- REQUIREMENTS
Please format every line of the material below as a JSON list of strings, one string per line, skipping blank lines. Leave the pictures out of the list.

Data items
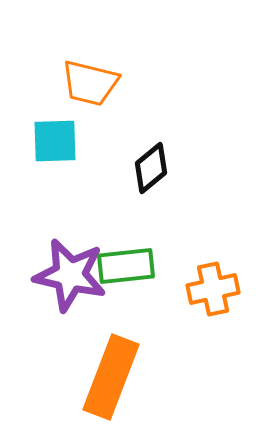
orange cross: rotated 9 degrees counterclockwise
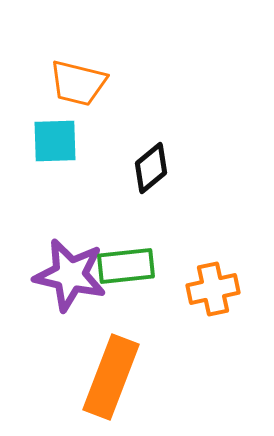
orange trapezoid: moved 12 px left
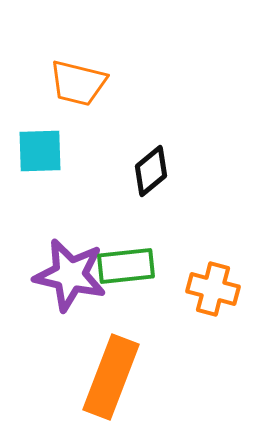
cyan square: moved 15 px left, 10 px down
black diamond: moved 3 px down
orange cross: rotated 27 degrees clockwise
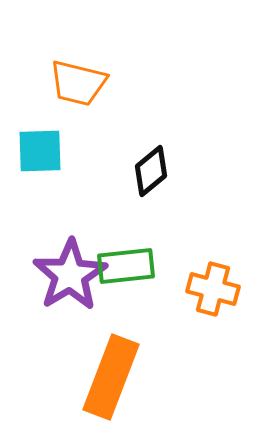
purple star: rotated 28 degrees clockwise
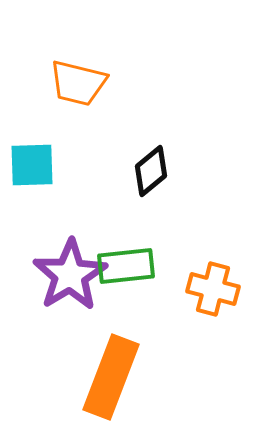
cyan square: moved 8 px left, 14 px down
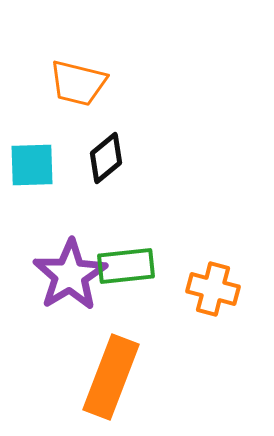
black diamond: moved 45 px left, 13 px up
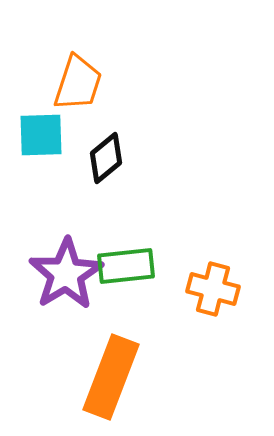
orange trapezoid: rotated 86 degrees counterclockwise
cyan square: moved 9 px right, 30 px up
purple star: moved 4 px left, 1 px up
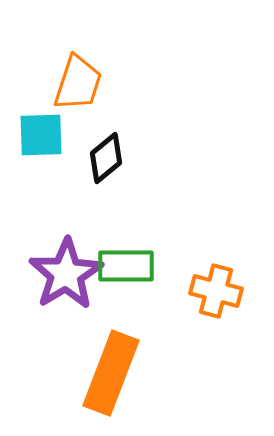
green rectangle: rotated 6 degrees clockwise
orange cross: moved 3 px right, 2 px down
orange rectangle: moved 4 px up
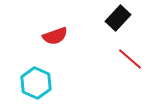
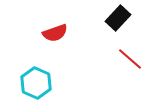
red semicircle: moved 3 px up
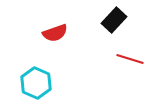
black rectangle: moved 4 px left, 2 px down
red line: rotated 24 degrees counterclockwise
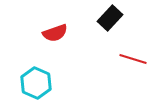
black rectangle: moved 4 px left, 2 px up
red line: moved 3 px right
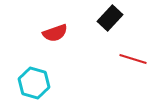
cyan hexagon: moved 2 px left; rotated 8 degrees counterclockwise
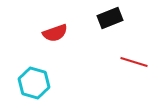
black rectangle: rotated 25 degrees clockwise
red line: moved 1 px right, 3 px down
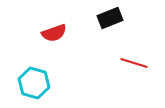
red semicircle: moved 1 px left
red line: moved 1 px down
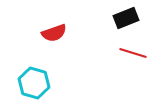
black rectangle: moved 16 px right
red line: moved 1 px left, 10 px up
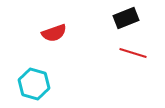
cyan hexagon: moved 1 px down
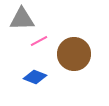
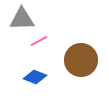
brown circle: moved 7 px right, 6 px down
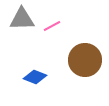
pink line: moved 13 px right, 15 px up
brown circle: moved 4 px right
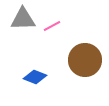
gray triangle: moved 1 px right
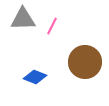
pink line: rotated 36 degrees counterclockwise
brown circle: moved 2 px down
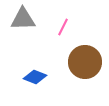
pink line: moved 11 px right, 1 px down
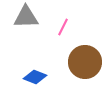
gray triangle: moved 3 px right, 2 px up
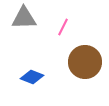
gray triangle: moved 2 px left, 1 px down
blue diamond: moved 3 px left
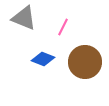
gray triangle: rotated 24 degrees clockwise
blue diamond: moved 11 px right, 18 px up
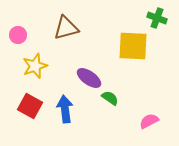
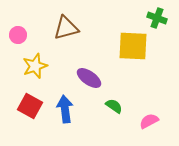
green semicircle: moved 4 px right, 8 px down
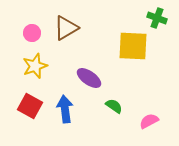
brown triangle: rotated 16 degrees counterclockwise
pink circle: moved 14 px right, 2 px up
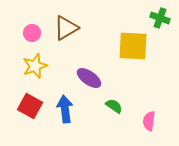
green cross: moved 3 px right
pink semicircle: rotated 54 degrees counterclockwise
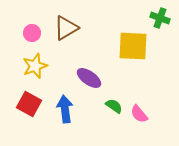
red square: moved 1 px left, 2 px up
pink semicircle: moved 10 px left, 7 px up; rotated 48 degrees counterclockwise
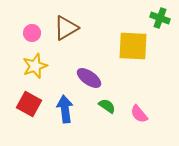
green semicircle: moved 7 px left
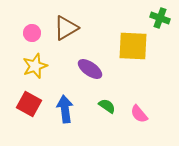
purple ellipse: moved 1 px right, 9 px up
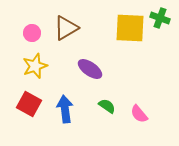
yellow square: moved 3 px left, 18 px up
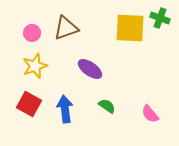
brown triangle: rotated 12 degrees clockwise
pink semicircle: moved 11 px right
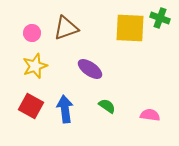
red square: moved 2 px right, 2 px down
pink semicircle: moved 1 px down; rotated 138 degrees clockwise
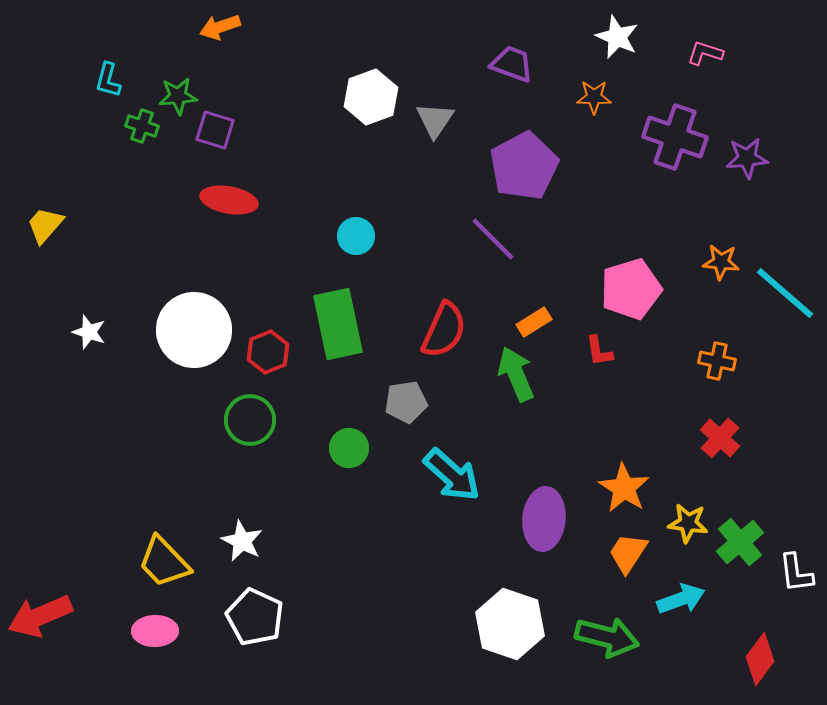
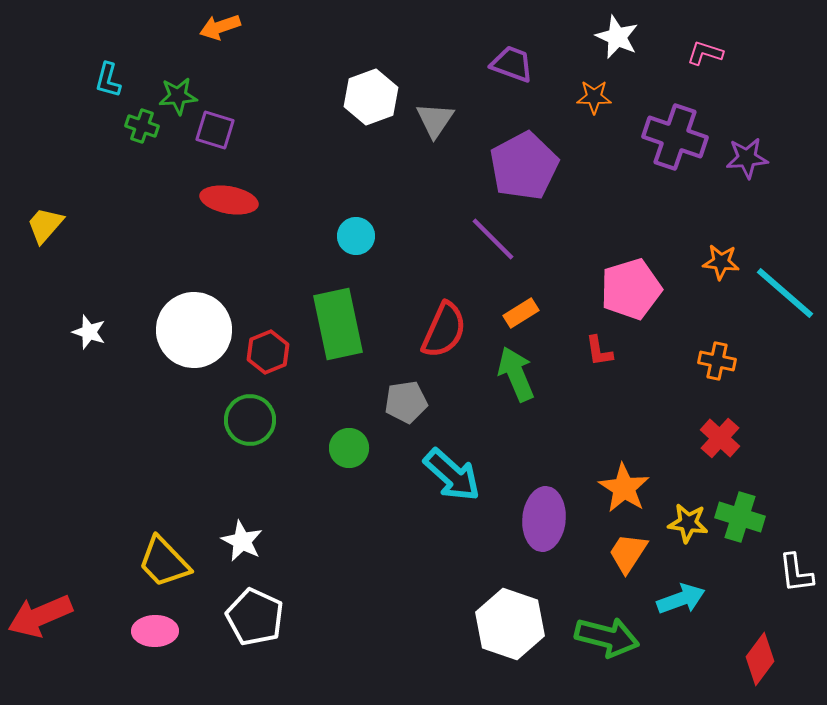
orange rectangle at (534, 322): moved 13 px left, 9 px up
green cross at (740, 542): moved 25 px up; rotated 33 degrees counterclockwise
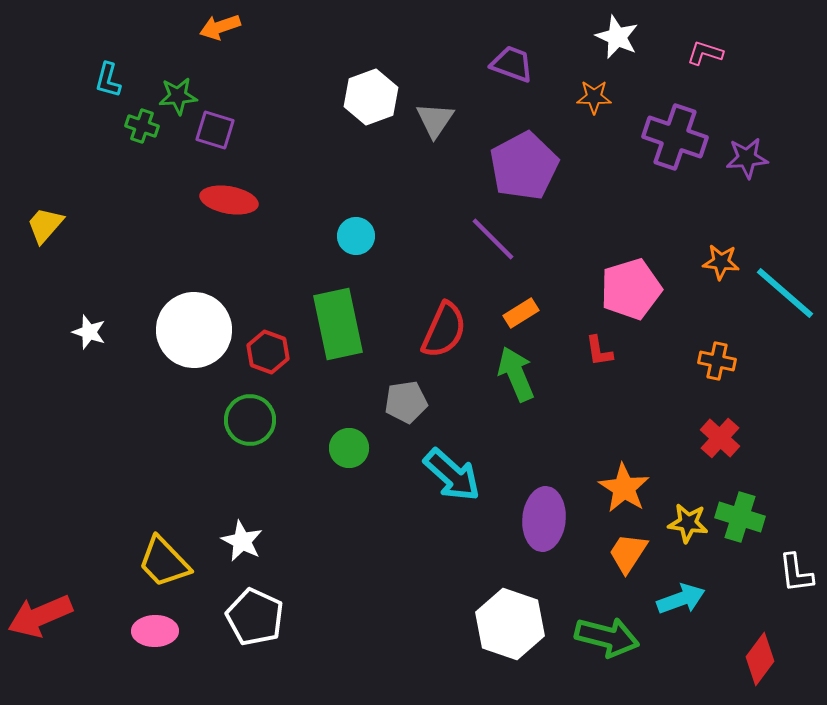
red hexagon at (268, 352): rotated 18 degrees counterclockwise
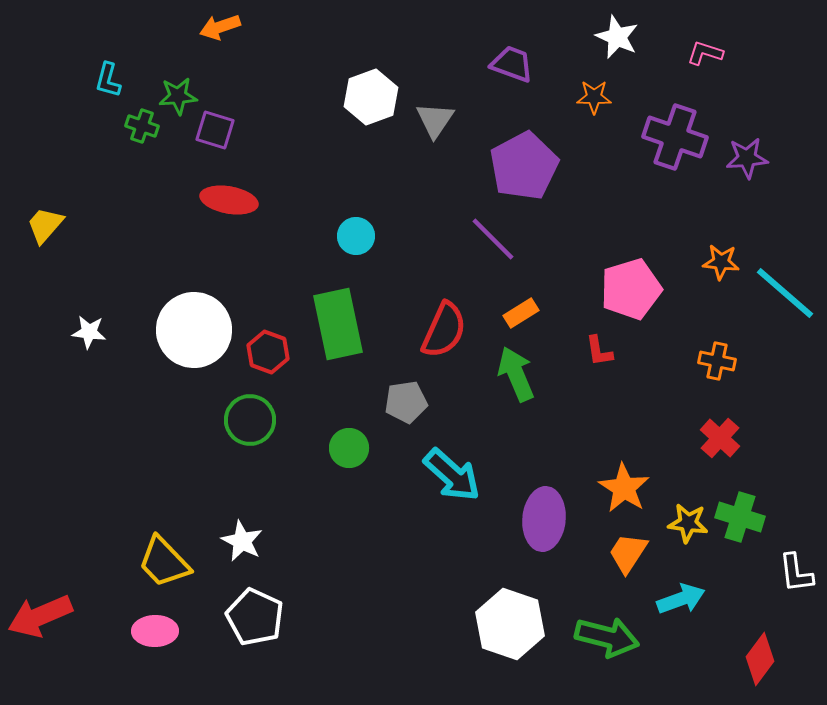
white star at (89, 332): rotated 12 degrees counterclockwise
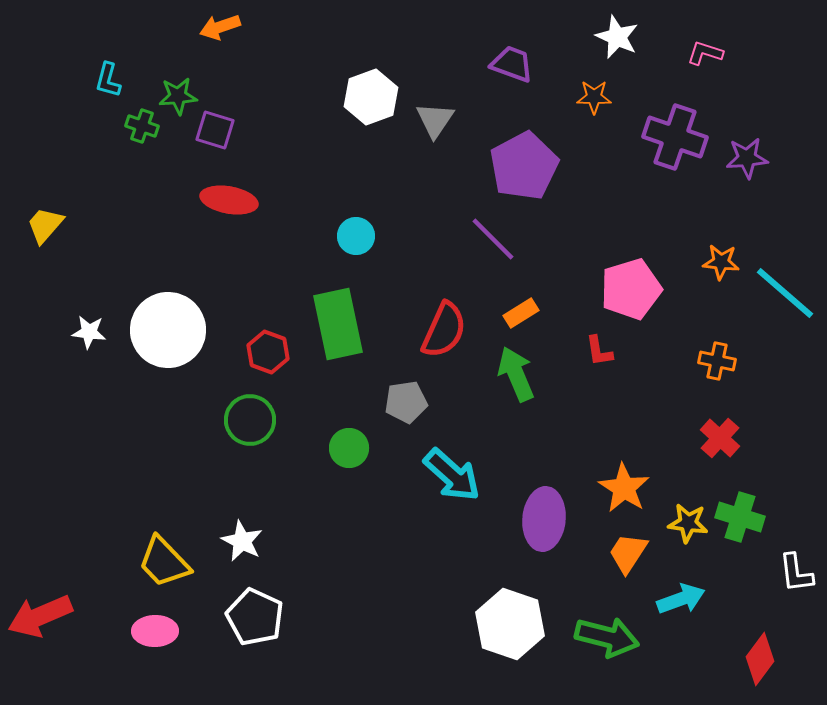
white circle at (194, 330): moved 26 px left
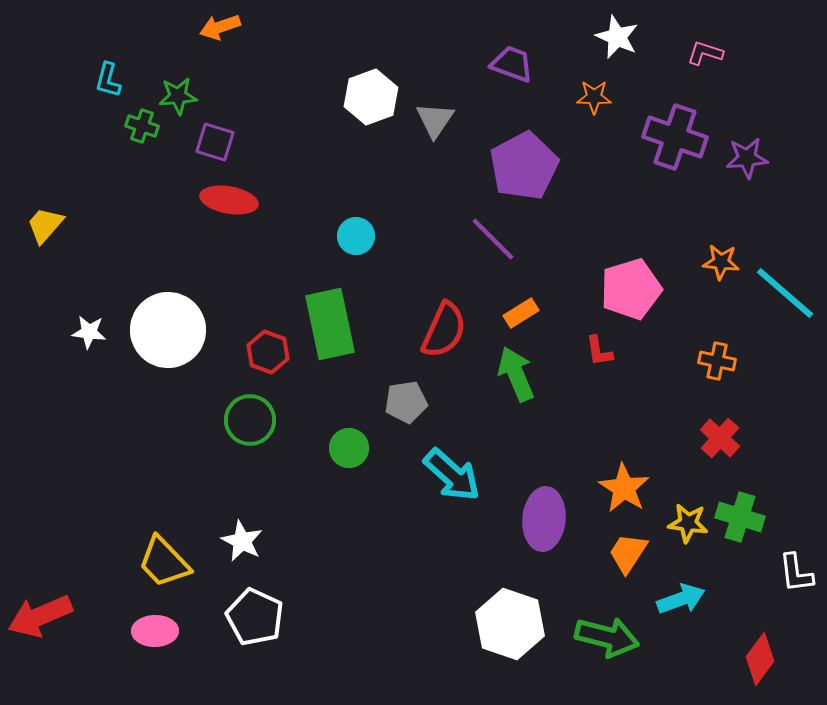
purple square at (215, 130): moved 12 px down
green rectangle at (338, 324): moved 8 px left
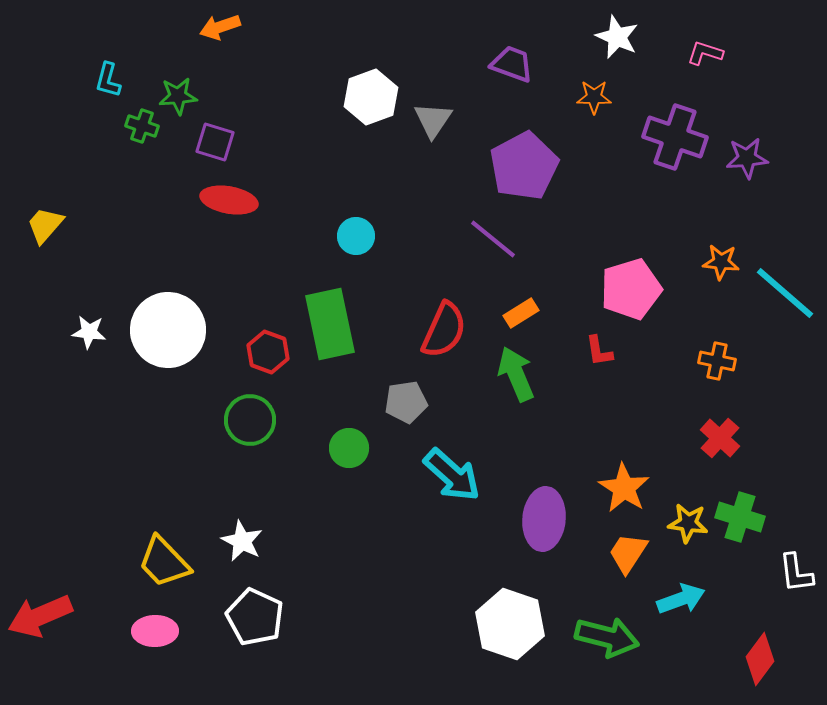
gray triangle at (435, 120): moved 2 px left
purple line at (493, 239): rotated 6 degrees counterclockwise
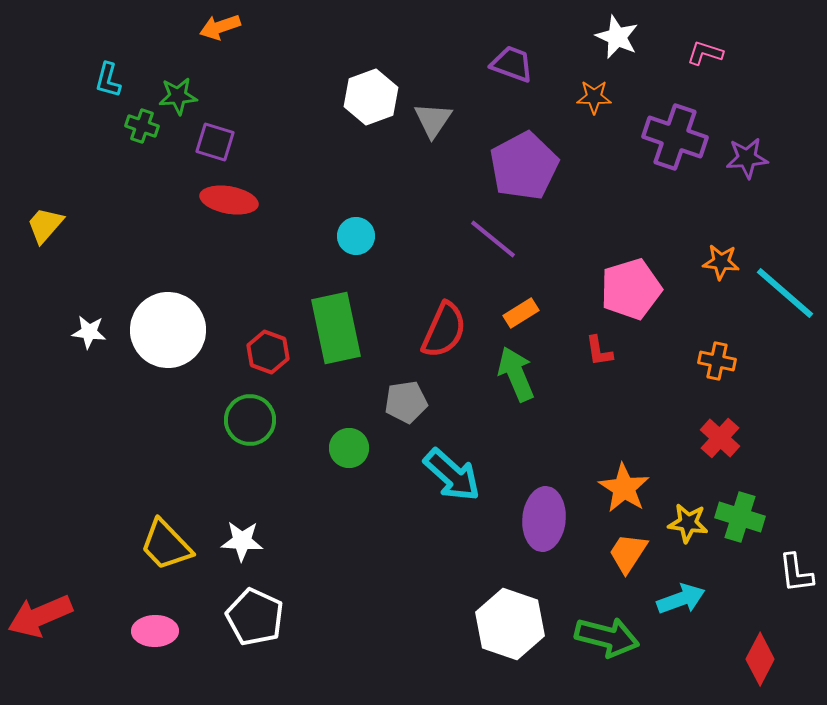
green rectangle at (330, 324): moved 6 px right, 4 px down
white star at (242, 541): rotated 24 degrees counterclockwise
yellow trapezoid at (164, 562): moved 2 px right, 17 px up
red diamond at (760, 659): rotated 9 degrees counterclockwise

- ANSWER BELOW
[
  "orange cross: rotated 9 degrees counterclockwise",
  "orange trapezoid: moved 12 px left",
  "cyan square: moved 15 px left, 10 px down",
  "black diamond: moved 3 px down",
  "orange cross: rotated 27 degrees clockwise",
  "purple star: rotated 28 degrees clockwise",
  "cyan square: moved 8 px left, 14 px down",
  "black diamond: moved 45 px left, 13 px up",
  "orange trapezoid: rotated 86 degrees counterclockwise",
  "cyan square: moved 9 px right, 30 px up",
  "purple star: moved 4 px left, 1 px up",
  "green rectangle: rotated 6 degrees clockwise",
  "orange cross: moved 3 px right, 2 px down",
  "orange rectangle: moved 4 px up",
  "red semicircle: moved 3 px up",
  "black rectangle: moved 4 px left, 2 px down",
  "red line: rotated 24 degrees counterclockwise",
  "black rectangle: moved 4 px left, 2 px up",
  "red line: moved 3 px right",
  "cyan hexagon: moved 2 px left; rotated 8 degrees counterclockwise",
  "black rectangle: rotated 25 degrees clockwise",
  "red line: moved 1 px right, 3 px down",
  "red semicircle: moved 1 px left",
  "red line: moved 1 px down",
  "black rectangle: moved 16 px right",
  "red line: moved 1 px left, 10 px up",
  "cyan hexagon: moved 1 px down",
  "brown circle: moved 7 px right, 6 px down",
  "pink line: moved 13 px right, 15 px up",
  "brown circle: moved 4 px right",
  "gray triangle: moved 1 px right",
  "pink line: rotated 36 degrees counterclockwise",
  "brown circle: moved 2 px down",
  "pink line: moved 11 px right, 1 px down",
  "gray triangle: moved 3 px right, 2 px up",
  "gray triangle: moved 2 px left, 1 px down",
  "blue diamond: moved 3 px left",
  "gray triangle: rotated 24 degrees clockwise",
  "blue diamond: moved 11 px right, 18 px up",
  "green semicircle: moved 4 px right, 8 px down",
  "brown triangle: rotated 16 degrees counterclockwise",
  "pink circle: moved 14 px right, 2 px up",
  "green cross: moved 3 px right",
  "pink semicircle: rotated 54 degrees counterclockwise",
  "red square: moved 1 px left, 2 px up",
  "pink semicircle: moved 10 px left, 7 px up; rotated 48 degrees counterclockwise",
  "green semicircle: moved 7 px left",
  "purple ellipse: moved 1 px right, 9 px up",
  "yellow square: moved 3 px left, 18 px up",
  "brown triangle: rotated 12 degrees clockwise",
  "pink semicircle: moved 11 px right",
  "red square: moved 2 px right, 2 px down",
  "pink semicircle: moved 1 px down; rotated 138 degrees clockwise",
  "orange rectangle at (534, 322): moved 13 px left, 9 px up",
  "green cross at (740, 542): moved 25 px up; rotated 33 degrees counterclockwise",
  "red hexagon at (268, 352): rotated 18 degrees counterclockwise",
  "white star at (89, 332): rotated 12 degrees counterclockwise",
  "white circle at (194, 330): moved 26 px left",
  "purple square at (215, 130): moved 12 px down",
  "green rectangle at (338, 324): moved 8 px left",
  "gray triangle at (435, 120): moved 2 px left",
  "purple line at (493, 239): rotated 6 degrees counterclockwise",
  "green rectangle at (330, 324): moved 6 px right, 4 px down",
  "white star at (242, 541): rotated 24 degrees counterclockwise",
  "yellow trapezoid at (164, 562): moved 2 px right, 17 px up",
  "red diamond at (760, 659): rotated 9 degrees counterclockwise"
]